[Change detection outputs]

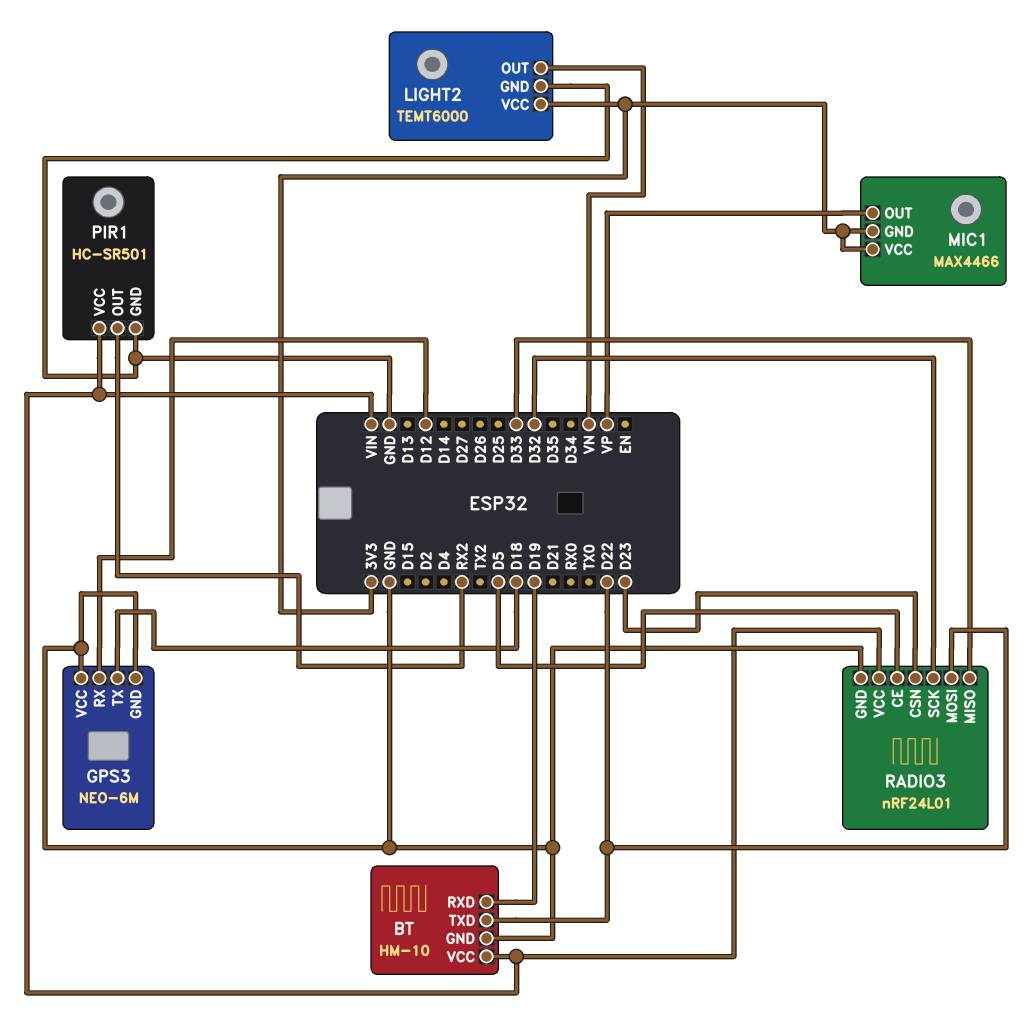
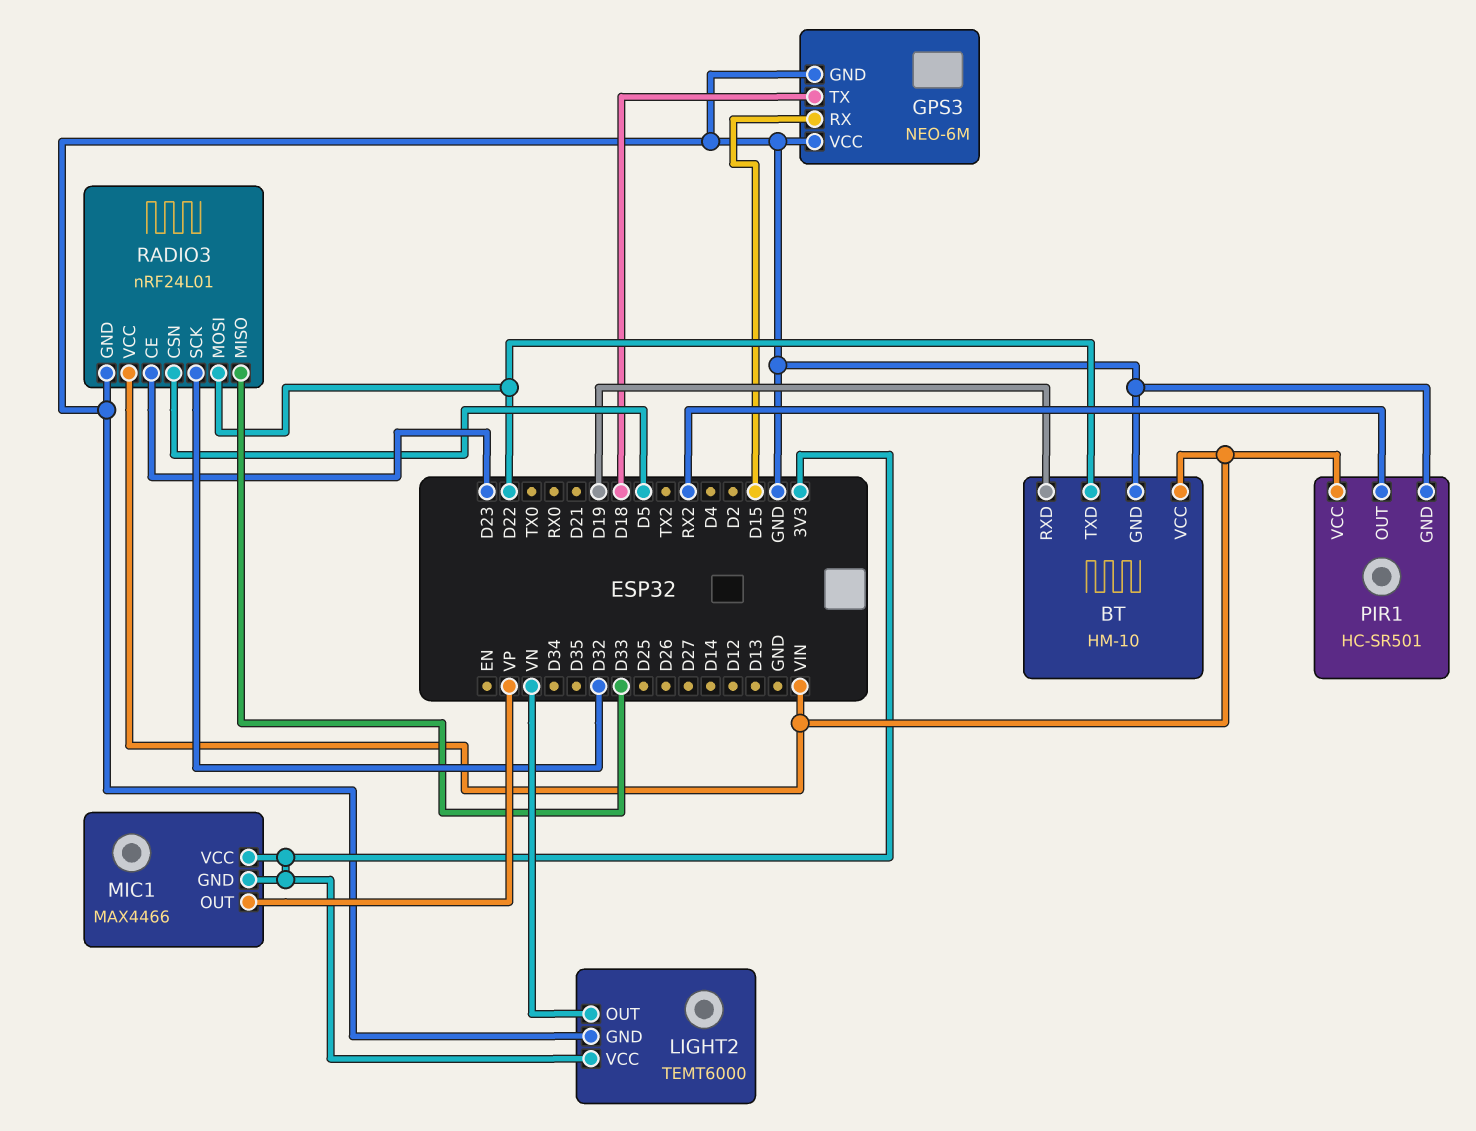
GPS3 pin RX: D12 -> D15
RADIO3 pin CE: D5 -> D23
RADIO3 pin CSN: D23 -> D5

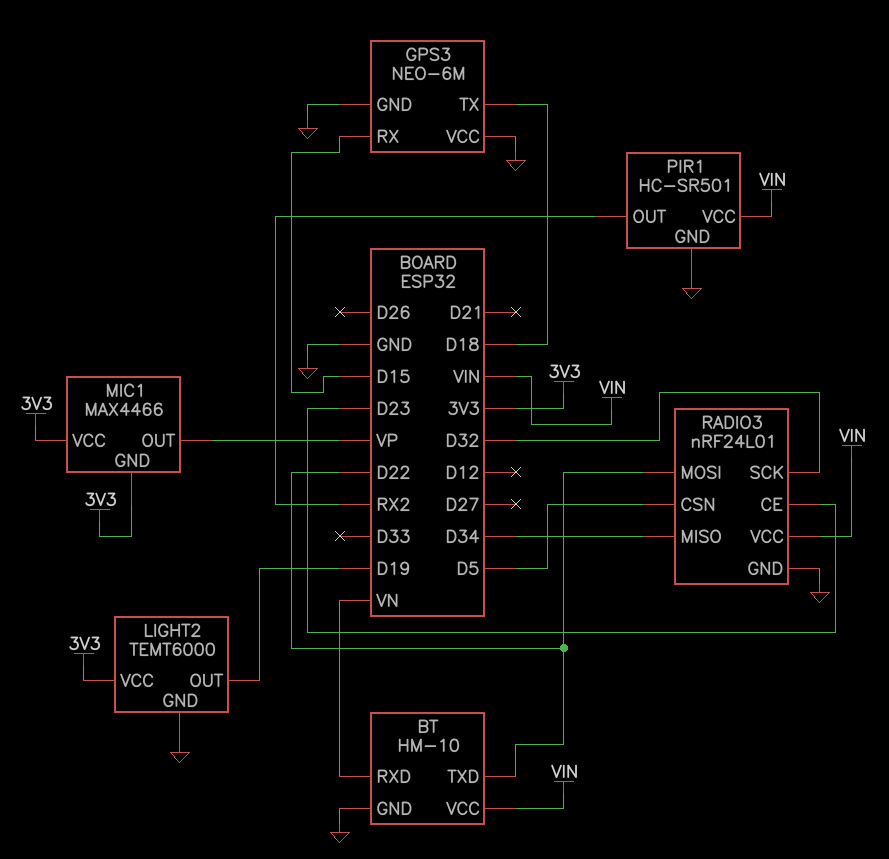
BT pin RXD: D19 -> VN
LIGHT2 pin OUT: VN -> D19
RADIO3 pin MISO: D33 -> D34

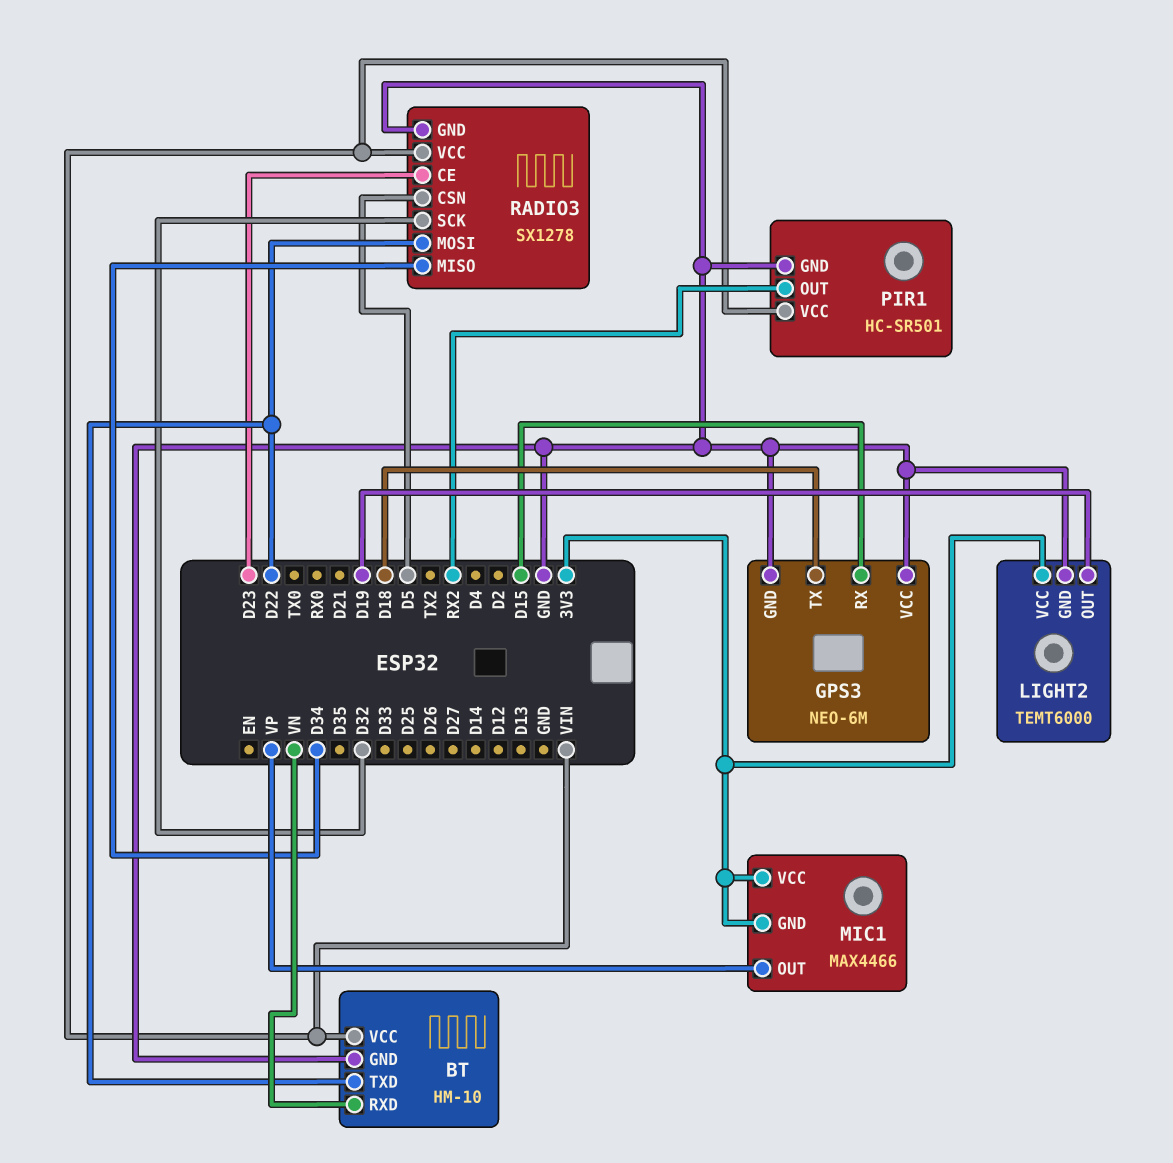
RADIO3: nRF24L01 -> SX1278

---

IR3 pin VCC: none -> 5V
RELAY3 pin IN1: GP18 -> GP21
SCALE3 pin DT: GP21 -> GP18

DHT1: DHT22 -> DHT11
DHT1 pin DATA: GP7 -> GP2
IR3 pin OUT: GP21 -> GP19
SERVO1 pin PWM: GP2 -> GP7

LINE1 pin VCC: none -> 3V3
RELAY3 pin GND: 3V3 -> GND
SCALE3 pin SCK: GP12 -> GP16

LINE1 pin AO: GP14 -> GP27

* * *

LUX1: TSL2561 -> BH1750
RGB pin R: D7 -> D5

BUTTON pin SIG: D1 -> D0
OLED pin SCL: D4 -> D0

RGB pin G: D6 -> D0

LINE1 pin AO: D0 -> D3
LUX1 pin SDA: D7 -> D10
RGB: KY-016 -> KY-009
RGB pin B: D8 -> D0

> **DIRECTIONS**
Transcribe the lines above between the line holding "IR3 pin VCC: none -> 5V" and the line holding "LINE1 pin AO: GP14 -> GP27", inclusive, exactly as they stand and with nothing added.

> **SOLUTION TO THIS EXERCISE**
IR3 pin VCC: none -> 5V
RELAY3 pin IN1: GP18 -> GP21
SCALE3 pin DT: GP21 -> GP18

DHT1: DHT22 -> DHT11
DHT1 pin DATA: GP7 -> GP2
IR3 pin OUT: GP21 -> GP19
SERVO1 pin PWM: GP2 -> GP7

LINE1 pin VCC: none -> 3V3
RELAY3 pin GND: 3V3 -> GND
SCALE3 pin SCK: GP12 -> GP16

LINE1 pin AO: GP14 -> GP27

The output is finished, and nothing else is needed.